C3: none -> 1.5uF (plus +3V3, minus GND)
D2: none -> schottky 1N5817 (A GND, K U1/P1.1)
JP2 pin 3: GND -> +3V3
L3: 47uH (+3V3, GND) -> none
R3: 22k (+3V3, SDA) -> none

· · · · · · ·

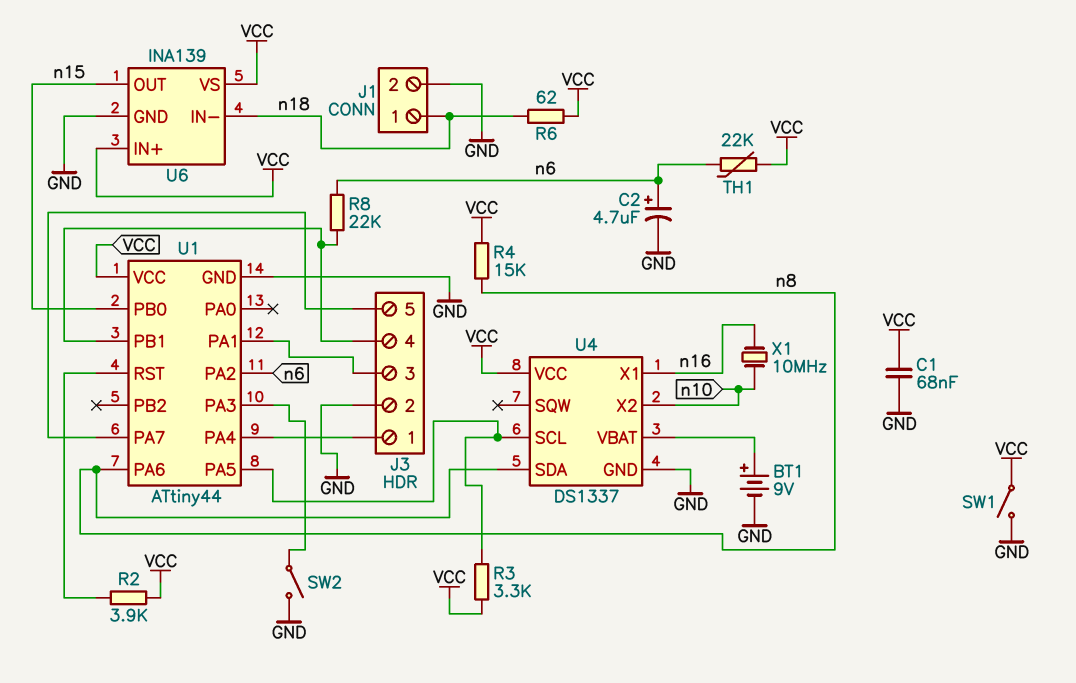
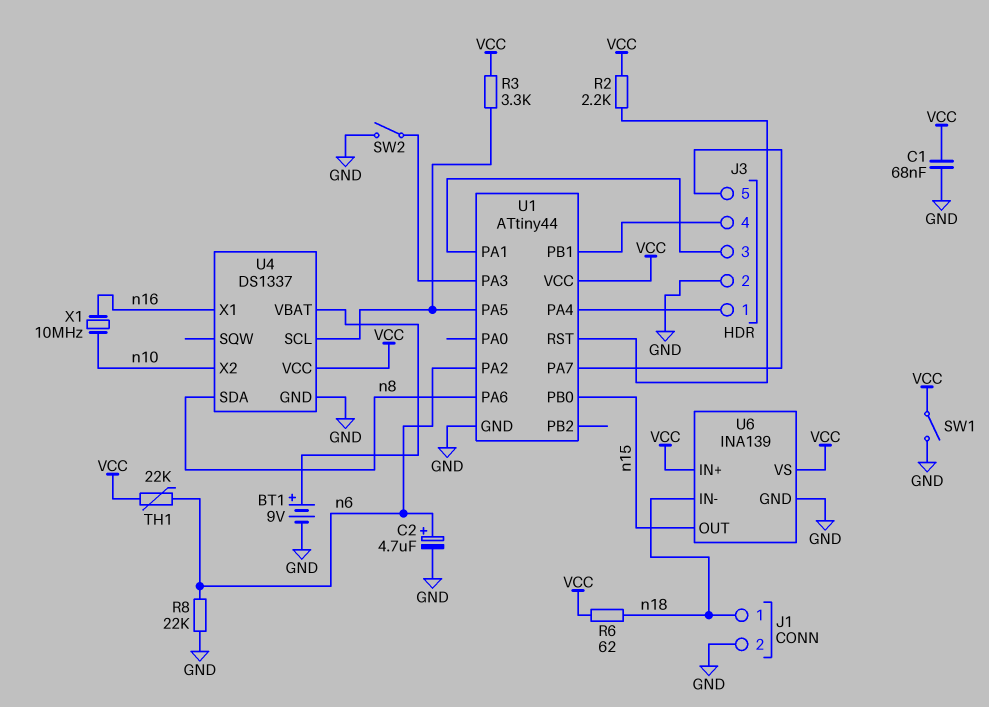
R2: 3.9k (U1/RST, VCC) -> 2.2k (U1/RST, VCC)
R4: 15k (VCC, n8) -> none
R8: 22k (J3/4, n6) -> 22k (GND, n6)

· · · · · · ·

● Exercise goal
Return each line of the data that contains the string "none".

● Answer section
C3: none -> 1.5uF (plus +3V3, minus GND)
D2: none -> schottky 1N5817 (A GND, K U1/P1.1)
L3: 47uH (+3V3, GND) -> none
R3: 22k (+3V3, SDA) -> none
R4: 15k (VCC, n8) -> none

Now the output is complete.